Every record must appear in your copy exactly as written, with no pictures.

### GIVEN INFORMATION

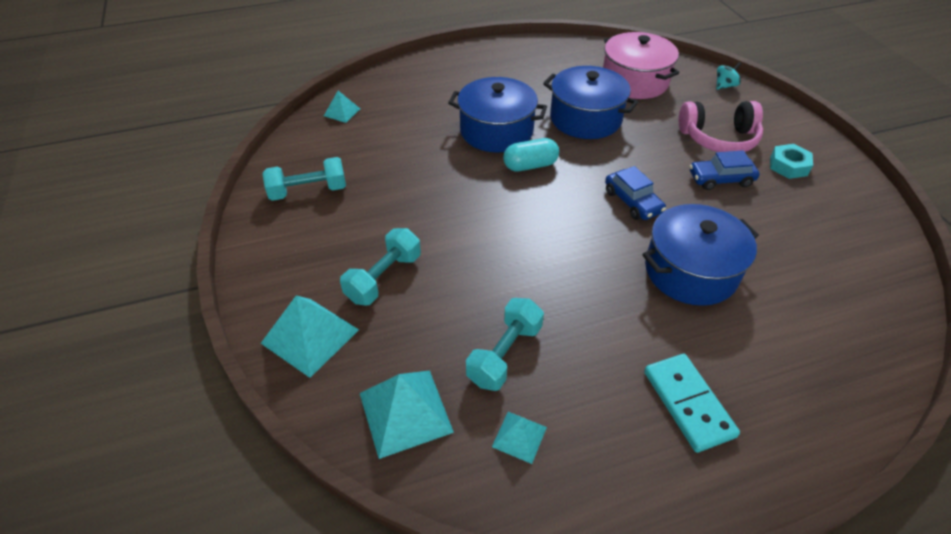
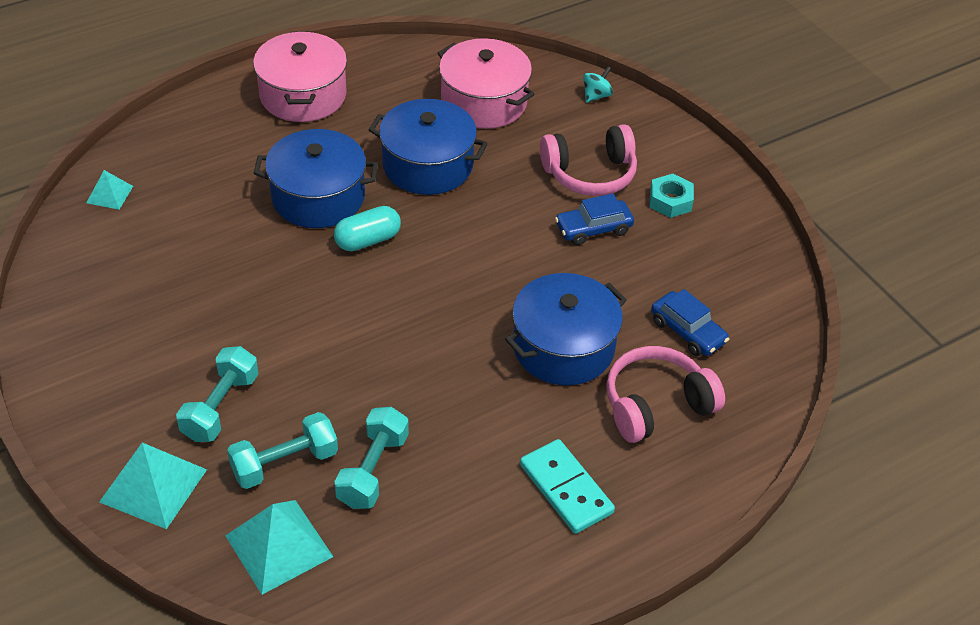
camera: 15 degrees left, 0 degrees up
(308, 191) = (98, 312): turquoise dumbbell -> turquoise dumbbell (284, 463)
(497, 64) = (303, 95): none -> pink pot
(519, 436) = (401, 549): turquoise pyramid -> none
(632, 202) = (494, 272): blue car -> blue car (687, 331)
(779, 336) = (656, 405): none -> pink headphones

######

RESPONSE AREA:
camera: 15 degrees left, 0 degrees up
(308, 191) = (98, 312): turquoise dumbbell -> turquoise dumbbell (284, 463)
(497, 64) = (303, 95): none -> pink pot
(519, 436) = (401, 549): turquoise pyramid -> none
(632, 202) = (494, 272): blue car -> blue car (687, 331)
(779, 336) = (656, 405): none -> pink headphones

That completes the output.